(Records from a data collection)
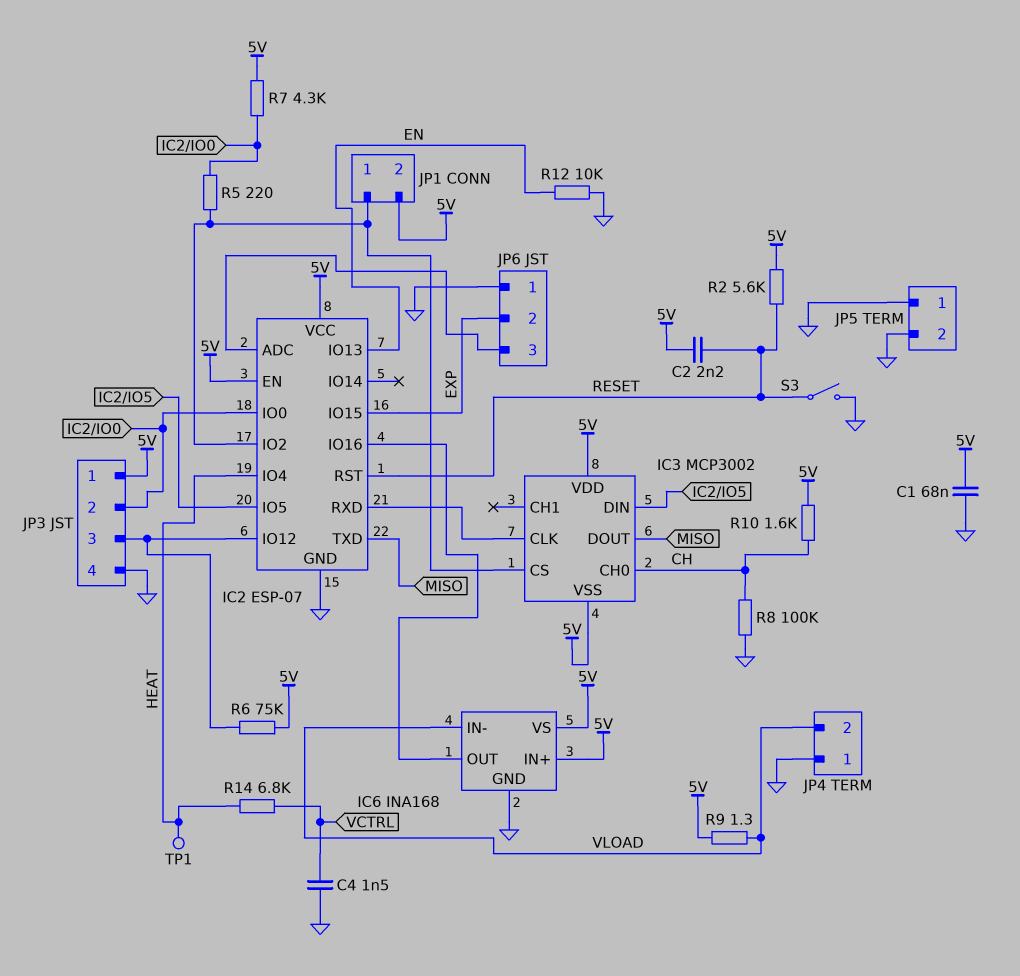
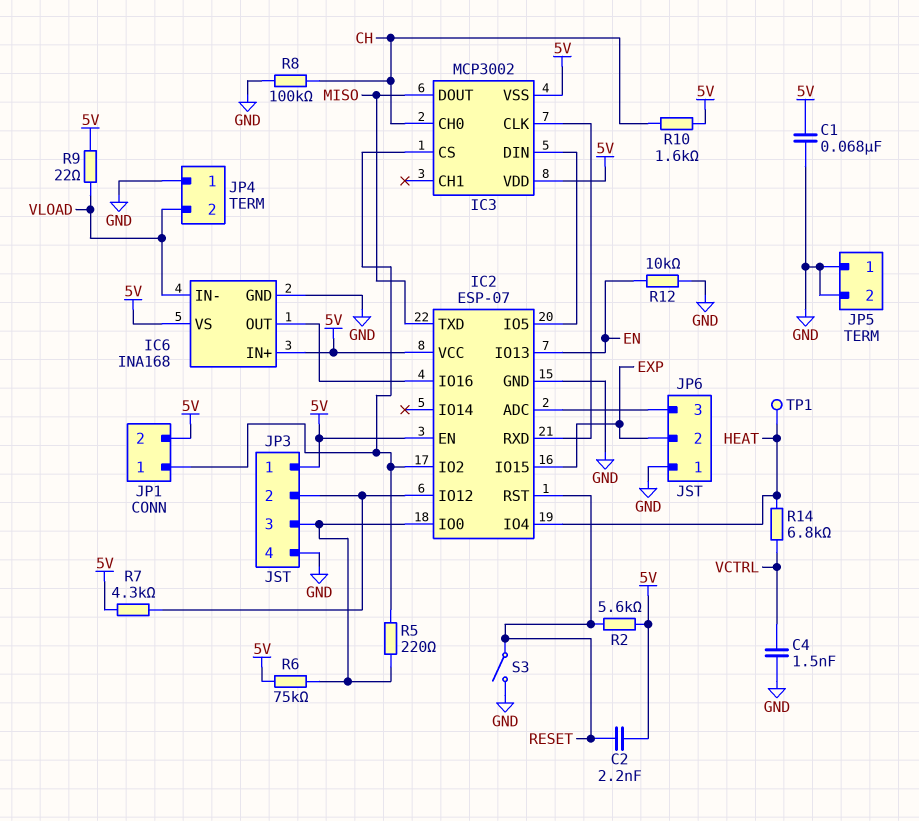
JP3 pin 2: IC2/IO0 -> IC2/IO12
JP3 pin 3: IC2/IO12 -> IC2/IO0
R6: 75k (5V, IC2/IO12) -> 75k (5V, IC2/IO0)
R7: 4.3k (5V, IC2/IO0) -> 4.3k (5V, IC2/IO12)
R9: 1.3 (5V, VLOAD) -> 22 (5V, VLOAD)

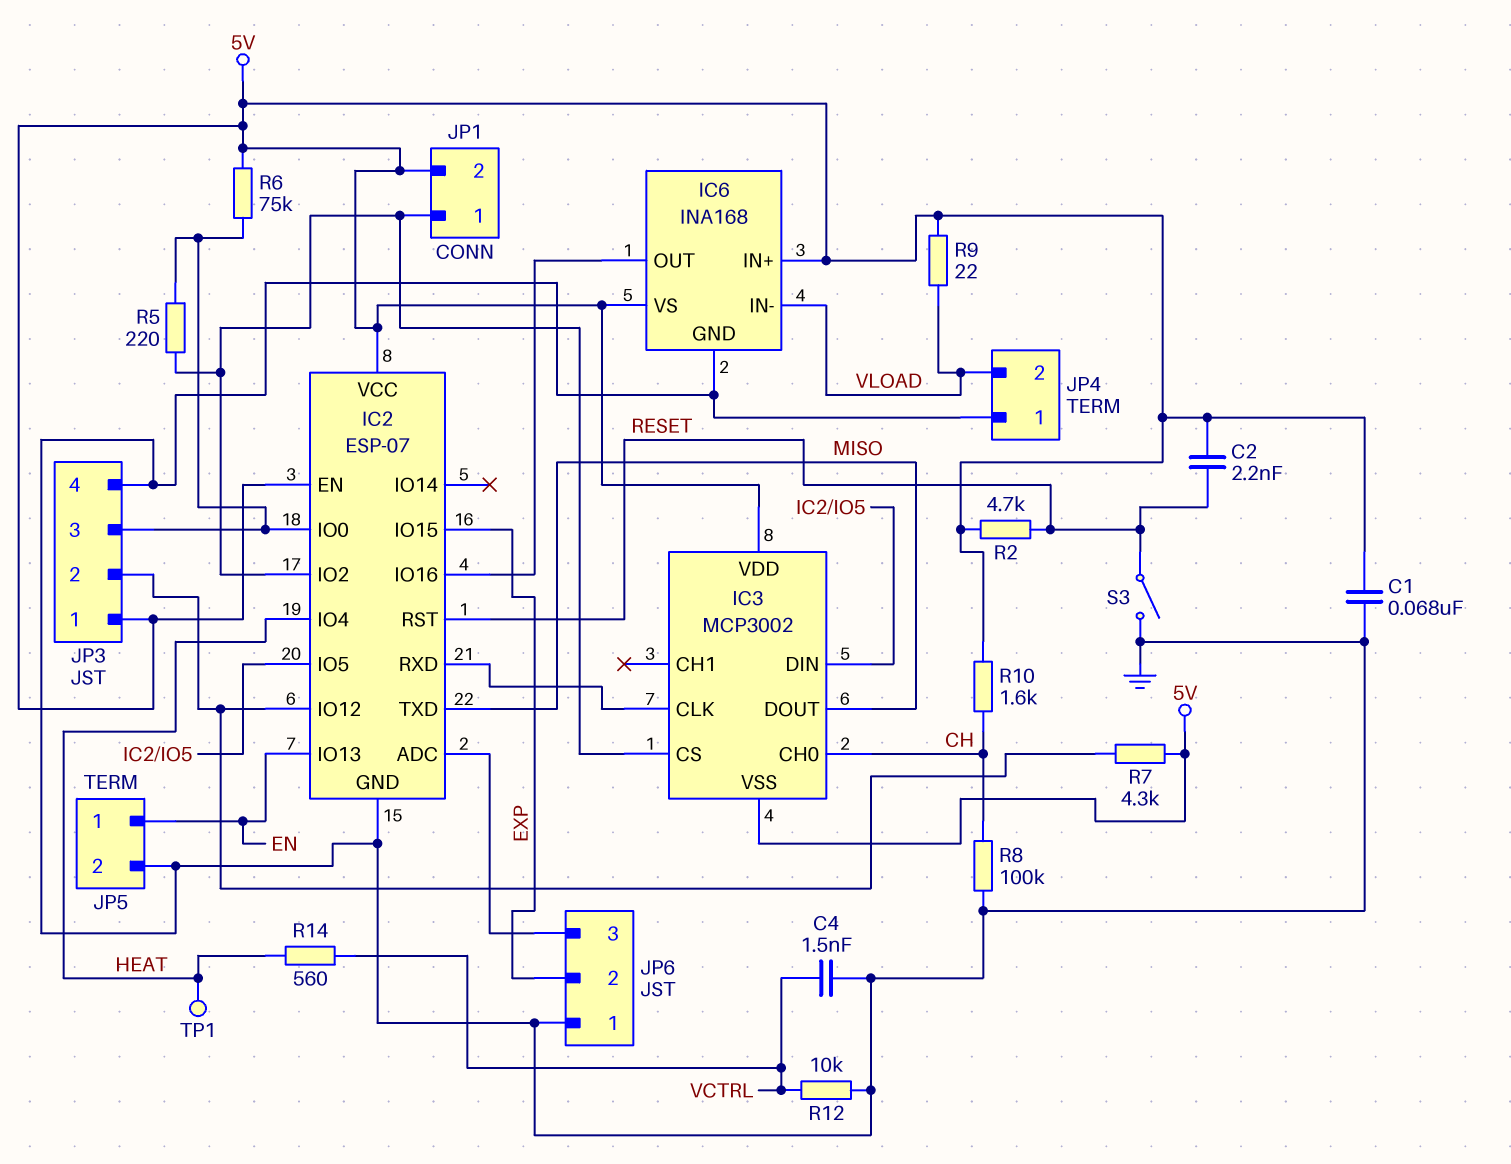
JP5 pin 1: GND -> EN
R2: 5.6k (5V, RESET) -> 4.7k (5V, RESET)
R12: 10k (EN, GND) -> 10k (GND, VCTRL)
R14: 6.8k (HEAT, VCTRL) -> 560 (HEAT, VCTRL)

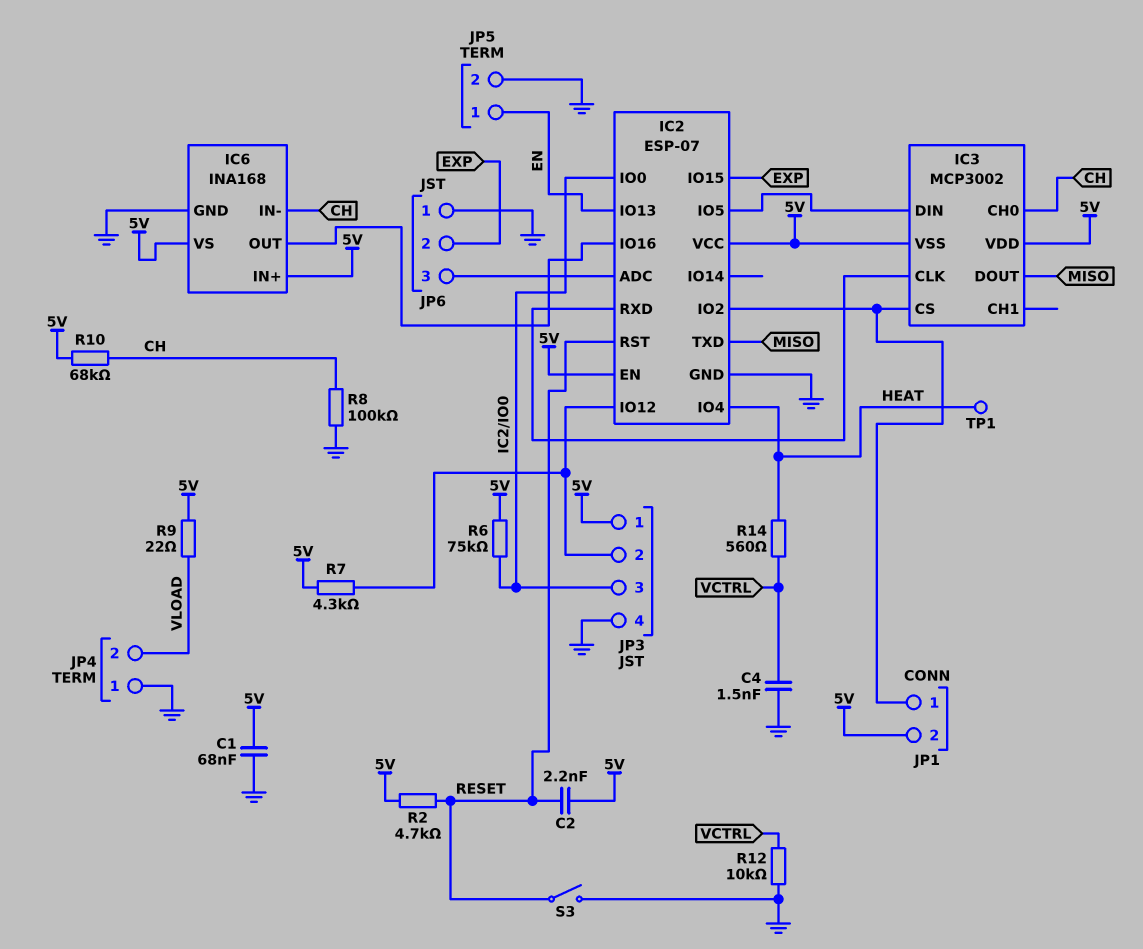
IC6 pin IN-: VLOAD -> CH
R5: 220 (IC2/IO0, IC2/IO2) -> none
R10: 1.6k (5V, CH) -> 68k (5V, CH)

WHAT IS BEING ASKED:
Check every line above for the word "VLOAD" and copy those that have it.

WRITTEN SOLUTION:
R9: 1.3 (5V, VLOAD) -> 22 (5V, VLOAD)
IC6 pin IN-: VLOAD -> CH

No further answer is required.